#### [WHAT THE TASK REQUIRES]
Could you restate word for word only the lines below from the one holding "cyan brick C7:C9" to the one holding "brown cone C8 level 1 -> none", inclusive, and leave out the pictures?

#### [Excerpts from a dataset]
↓↓↓

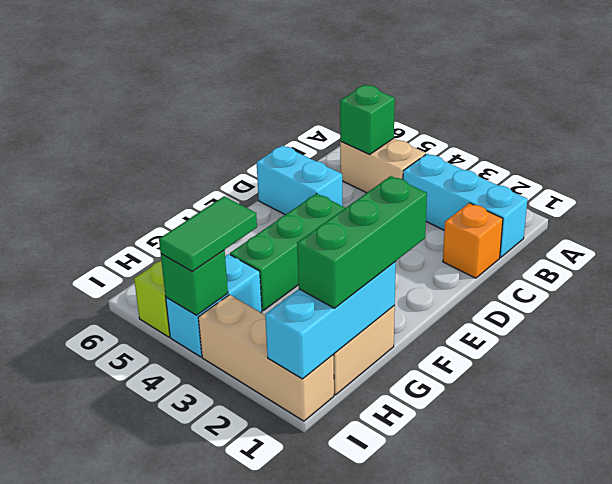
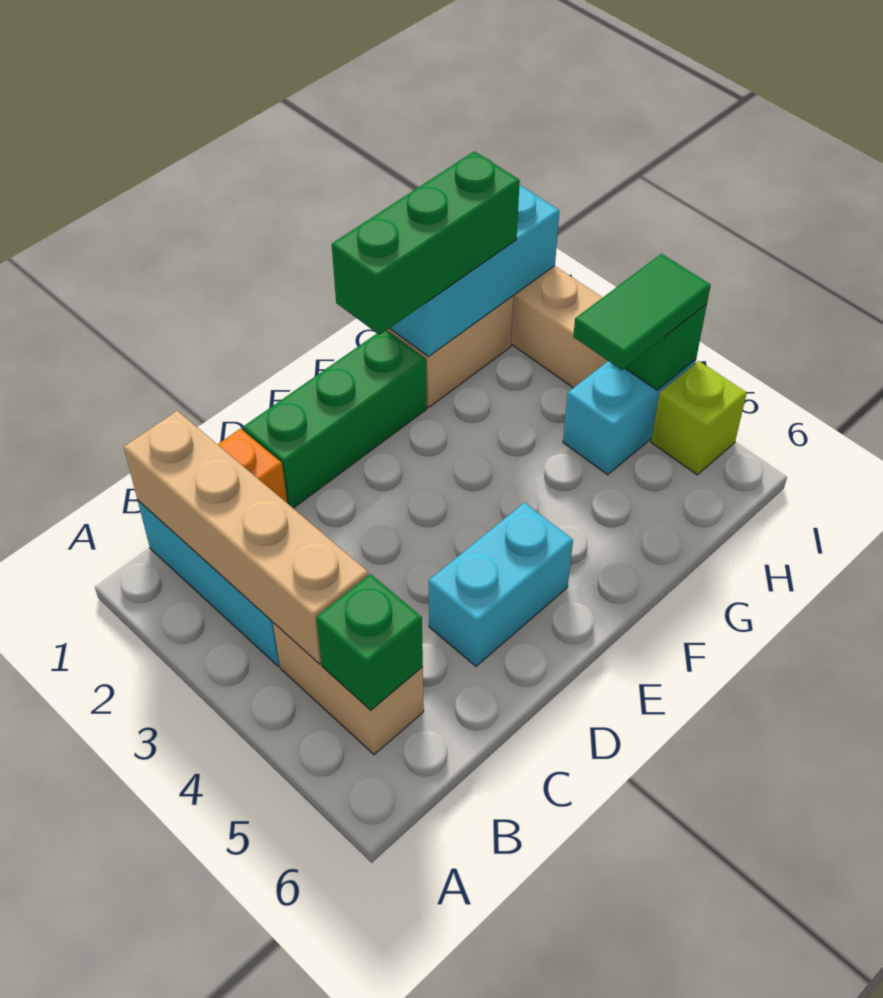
none -> tan brick B1:B4 level 2
cyan brick D5:D6 level 1 -> cyan brick D5:E5 level 1
green brick E4:G4 level 1 -> green brick D1:F1 level 1

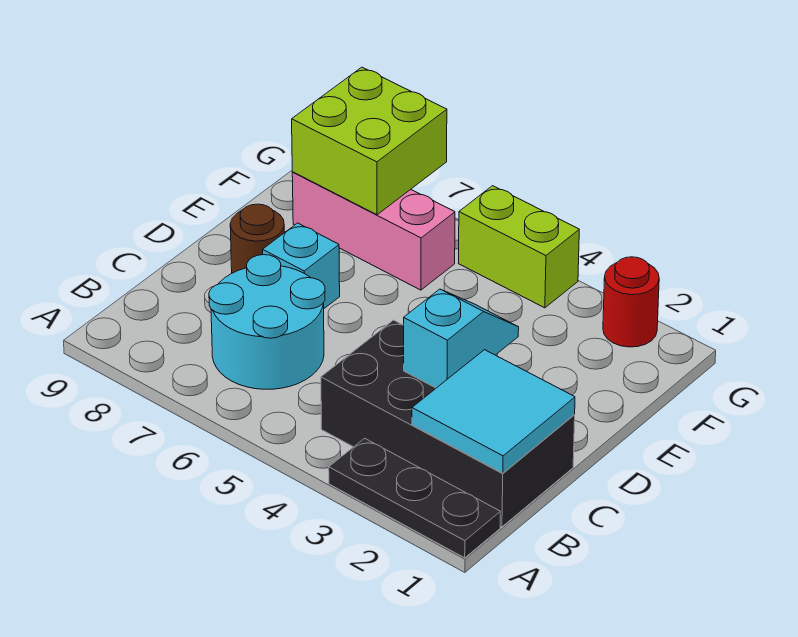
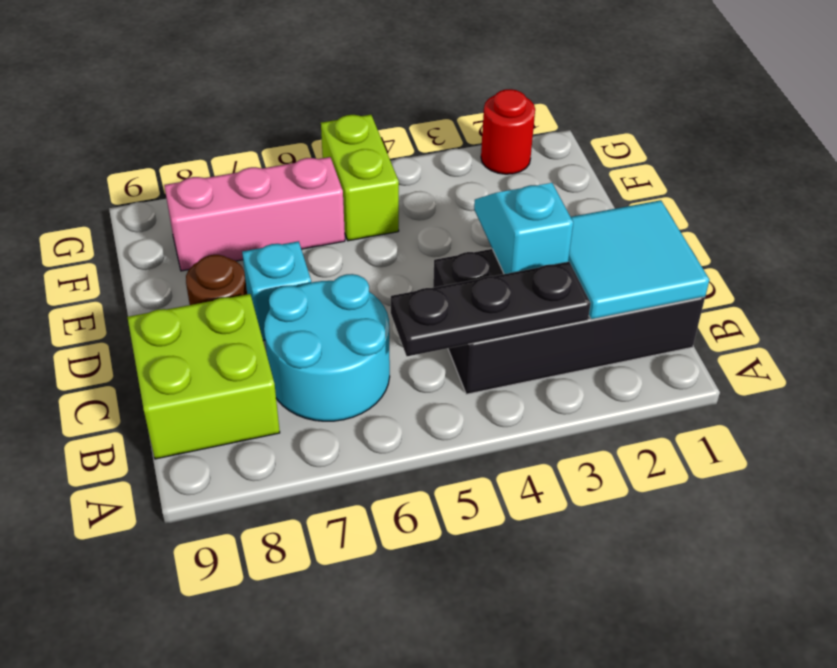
black plate A1:A3 level 1 -> black plate B3:B5 level 2
lime brick F7:G8 level 2 -> lime brick B8:C9 level 1
lime brick G4:G5 level 1 -> lime brick F5:G5 level 1

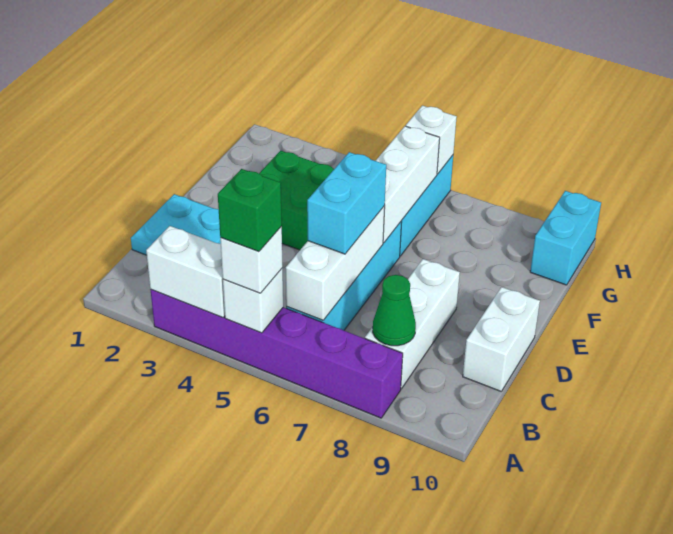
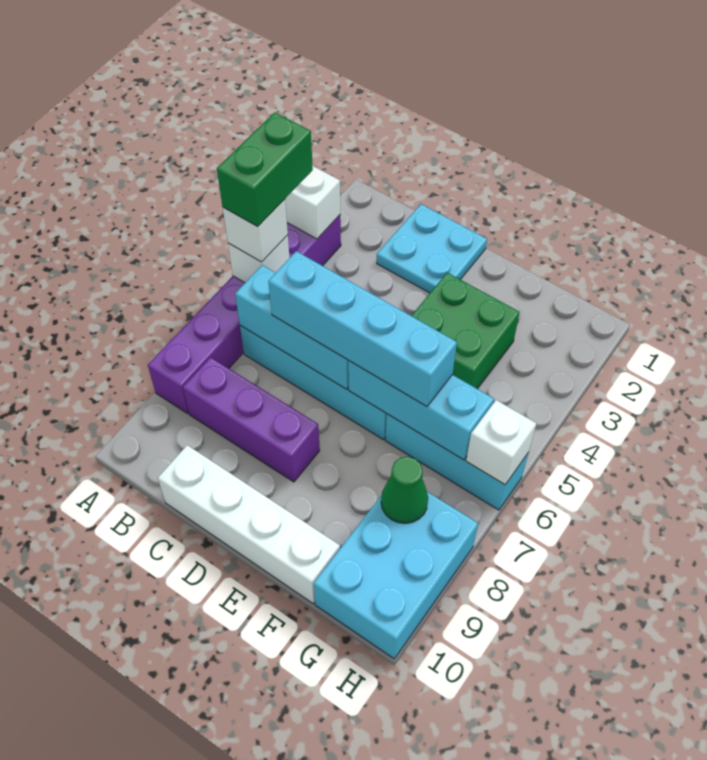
white brick A3:A4 level 2 -> white brick A3 level 2
green brick A5 level 4 -> green brick A4:A5 level 4
white brick B6:D6 level 2 -> cyan brick B6:D6 level 2
white brick B8:D8 level 1 -> purple brick B8:D8 level 1
green cone B8 level 2 -> green cone G8 level 2
cyan brick C6:D6 level 3 -> cyan brick C6:F6 level 3
white brick C10:D10 level 1 -> white brick C10:F10 level 1
white brick E6:G6 level 2 -> cyan brick E6:G6 level 2
cyan brick G10:H10 level 1 -> cyan brick G8:H10 level 1

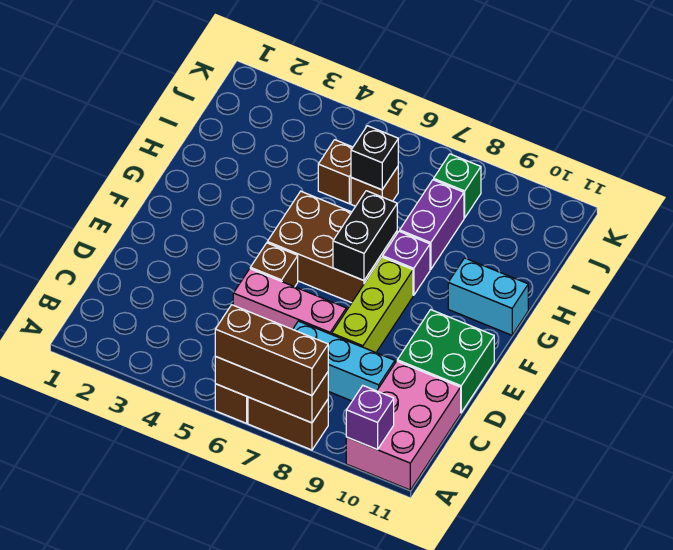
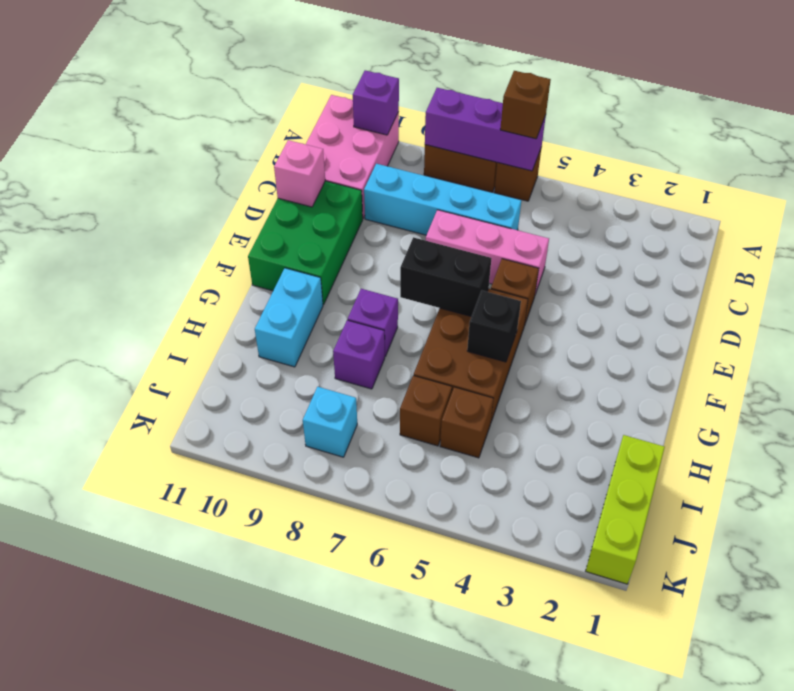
brown brick A6:A8 level 2 -> purple brick A6:A8 level 2
brown brick A6:A8 level 3 -> brown brick A6 level 3
cyan brick C7:C9 level 1 -> cyan brick C6:C9 level 1
lime brick D8:F8 level 1 -> lime brick I1:K1 level 1
green brick D10:E11 level 1 -> green brick D10:F11 level 1
none -> pink brick D11 level 2
brown brick F5:G7 level 1 -> brown brick F5:H6 level 1
black brick F7:G7 level 2 -> black brick F6:F7 level 2
cyan brick G10:G11 level 1 -> cyan brick G10:H10 level 1
purple brick H8:I8 level 1 -> purple brick H8 level 1
black brick I6 level 2 -> black brick G5 level 2
green brick J8 level 1 -> cyan brick J8 level 1

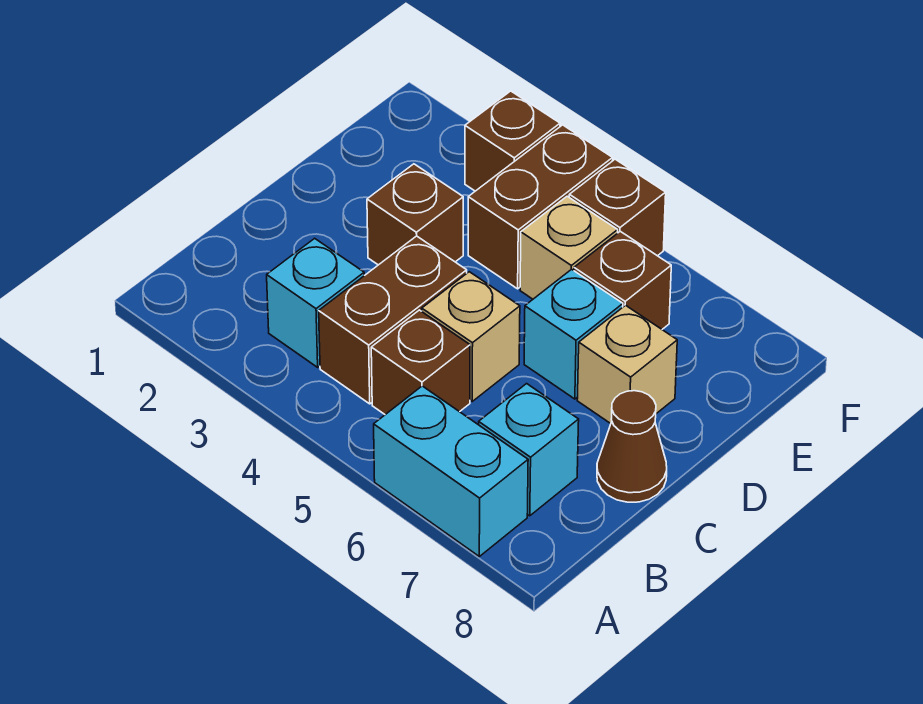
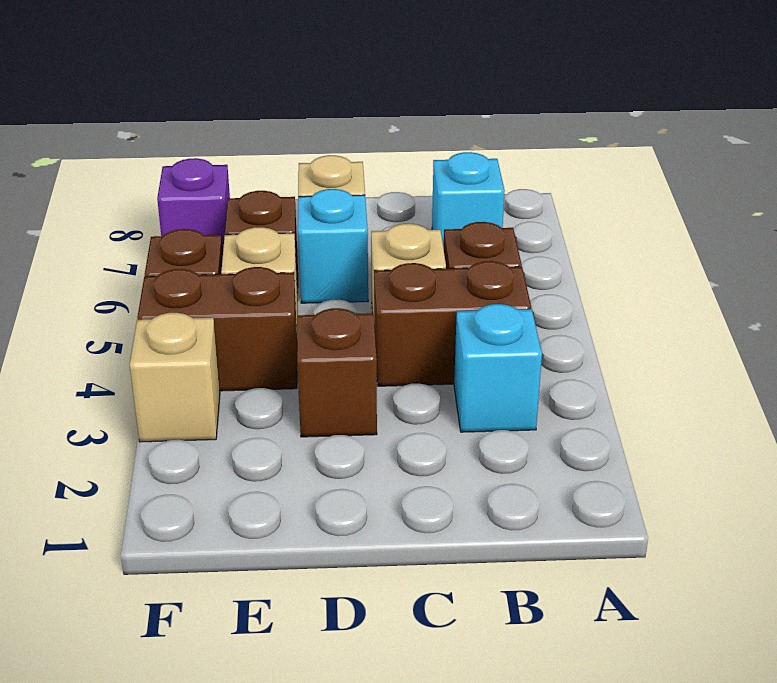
cyan brick A6:A7 level 1 -> none
brown cone C8 level 1 -> none
brown brick F3 level 1 -> tan brick F3 level 1
none -> purple brick F7 level 1

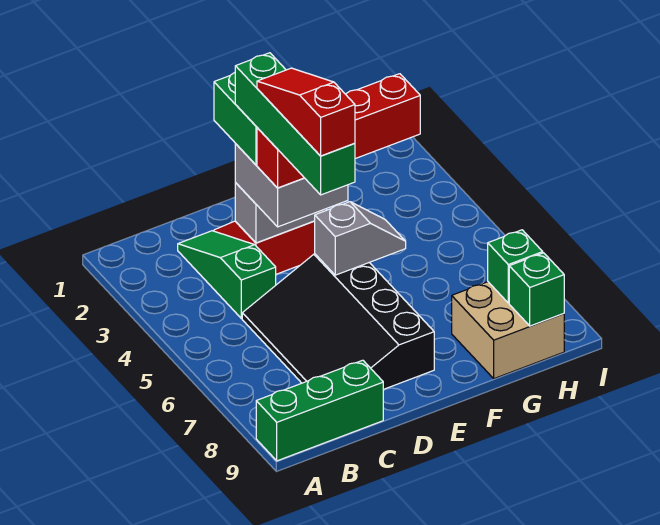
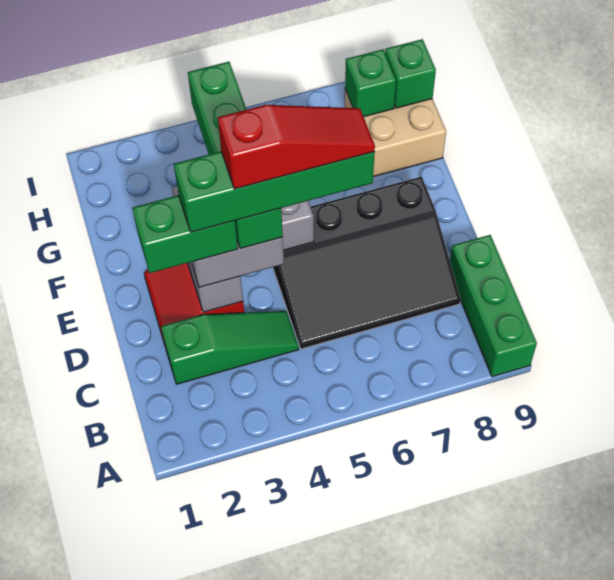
green slope C2:C4 level 1 top 4 -> green slope C2:C4 level 1 top 2
red brick D4:G4 level 4 -> green brick D4:G4 level 4
red slope D4:D6 level 6 top 6 -> red slope D4:D6 level 6 top 4

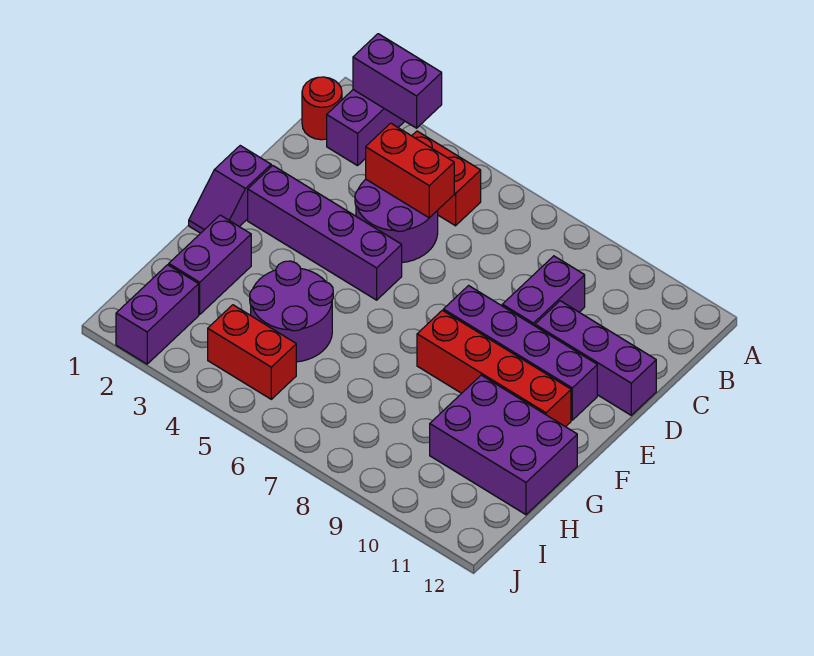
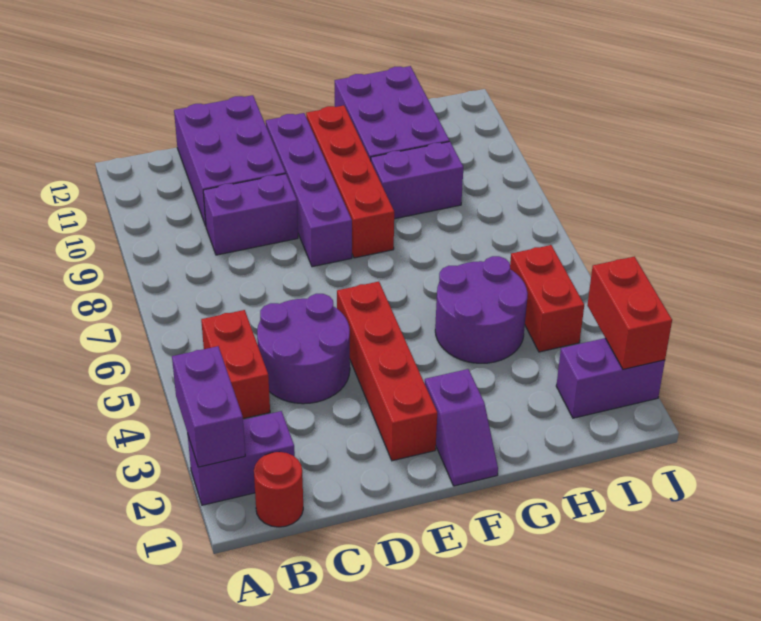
red brick C4:C5 level 2 -> red brick J2:J3 level 2
purple brick D10:D12 level 1 -> purple brick C10:D12 level 1
purple slope E1:F1 level 1 top E -> purple slope F1:F2 level 1 top 2
purple brick E2:E5 level 1 -> red brick E2:E5 level 1
purple brick G2:H2 level 1 -> purple brick G9:H9 level 1

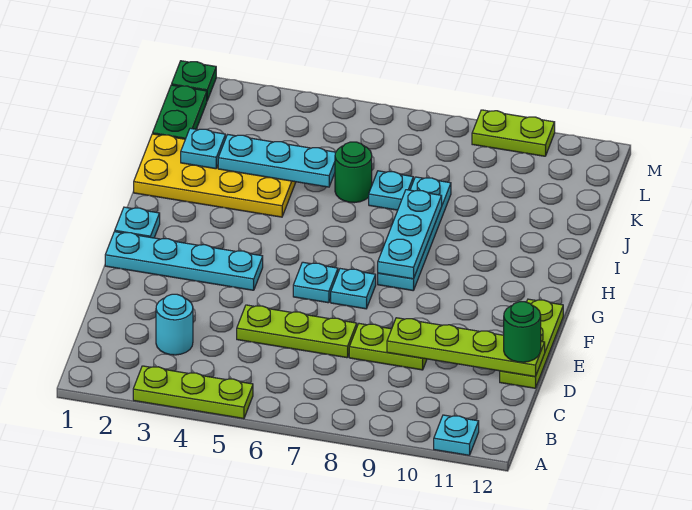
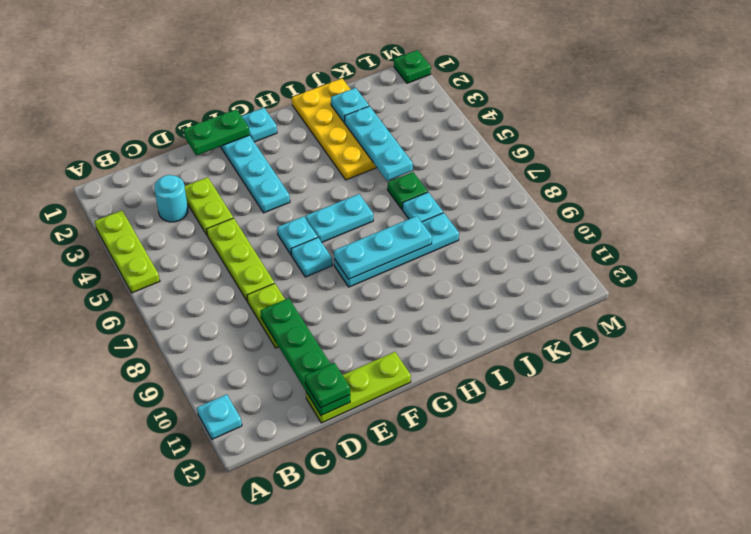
lime plate D9:D12 level 2 -> green plate D9:D12 level 2
green round brick D12 level 3 -> green plate D12 level 3
none -> cyan plate G6:H6 level 1
green round brick J6 level 1 -> green plate J6 level 1
green plate K1:L1 level 1 -> green plate E1:F1 level 2
lime plate M9:M10 level 1 -> lime plate D3:D4 level 1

↑↑↑

#### [EXERCISE OUTPUT]
cyan brick C7:C9 level 1 -> cyan brick C6:C9 level 1
lime brick D8:F8 level 1 -> lime brick I1:K1 level 1
green brick D10:E11 level 1 -> green brick D10:F11 level 1
none -> pink brick D11 level 2
brown brick F5:G7 level 1 -> brown brick F5:H6 level 1
black brick F7:G7 level 2 -> black brick F6:F7 level 2
cyan brick G10:G11 level 1 -> cyan brick G10:H10 level 1
purple brick H8:I8 level 1 -> purple brick H8 level 1
black brick I6 level 2 -> black brick G5 level 2
green brick J8 level 1 -> cyan brick J8 level 1

cyan brick A6:A7 level 1 -> none
brown cone C8 level 1 -> none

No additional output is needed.